**EXERCISE DETAILS:**
Return the line containing "(398, 268) = (299, 347): black" and all lines after it exactly; stop at the end of the material.

[[ SUPPLIED DATA, beginning ]]

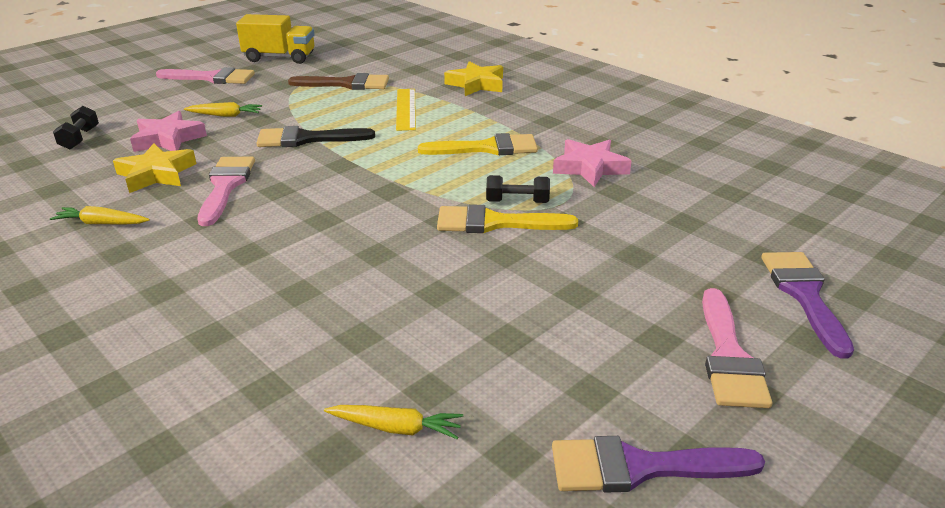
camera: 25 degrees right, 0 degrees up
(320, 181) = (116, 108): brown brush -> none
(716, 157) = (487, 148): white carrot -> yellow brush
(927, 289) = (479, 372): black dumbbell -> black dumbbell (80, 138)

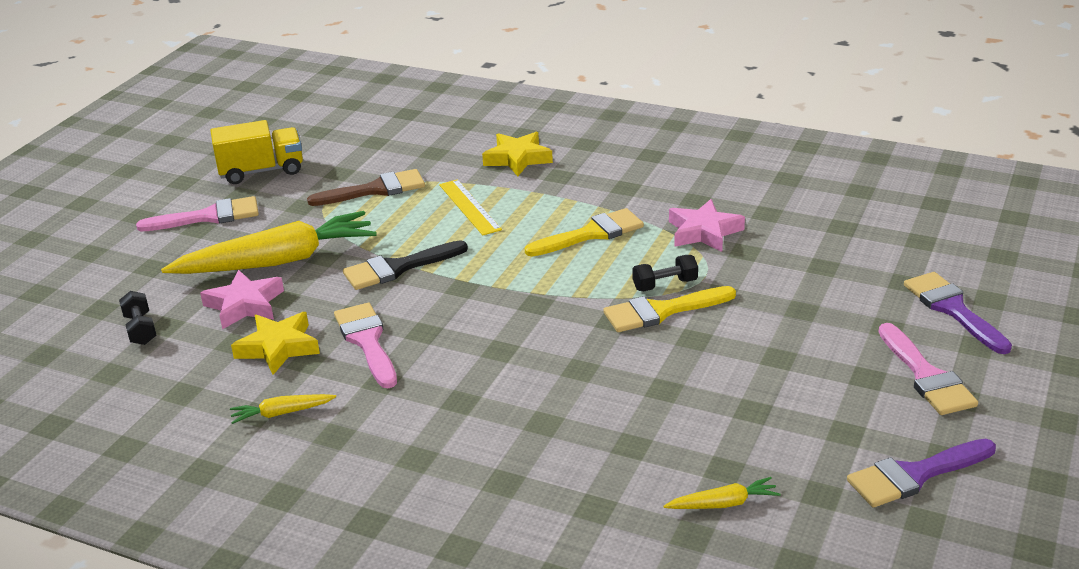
camera: 20 degrees left, 0 degrees up
(225, 115) = (278, 261): yellow carrot -> yellow carrot, size x2.36

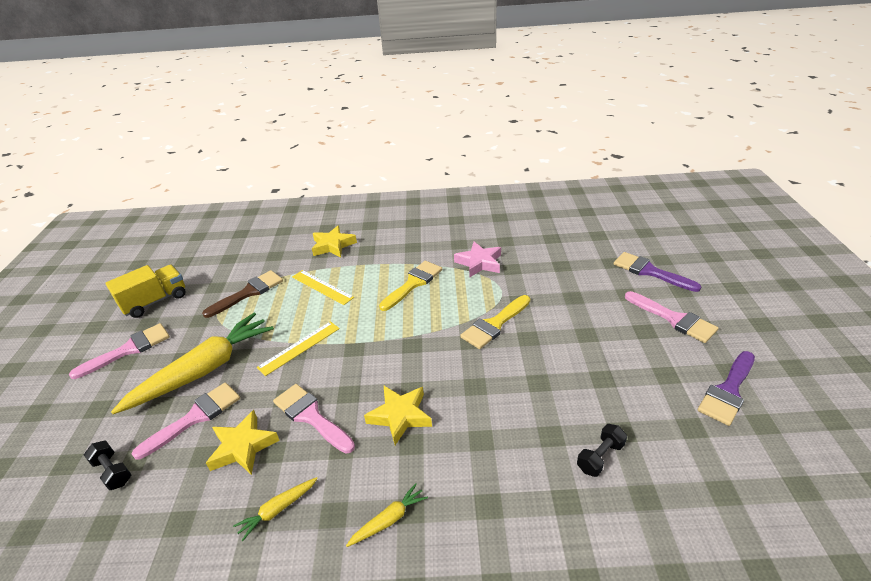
camera: 25 degrees left, 5 degrees up
(245, 305) = (195, 417): pink star -> pink brush
(398, 268) = (299, 347): black brush -> yellow ruler
(467, 371) = (400, 416): none -> yellow star
(665, 285) = (483, 305): black dumbbell -> black dumbbell (600, 457)
(723, 503) = (643, 460): yellow carrot -> yellow carrot (389, 519)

[[ SUPPLIED DATA, end ]]

**EXERCISE ANSWER:**
(398, 268) = (299, 347): black brush -> yellow ruler
(467, 371) = (400, 416): none -> yellow star
(665, 285) = (483, 305): black dumbbell -> black dumbbell (600, 457)
(723, 503) = (643, 460): yellow carrot -> yellow carrot (389, 519)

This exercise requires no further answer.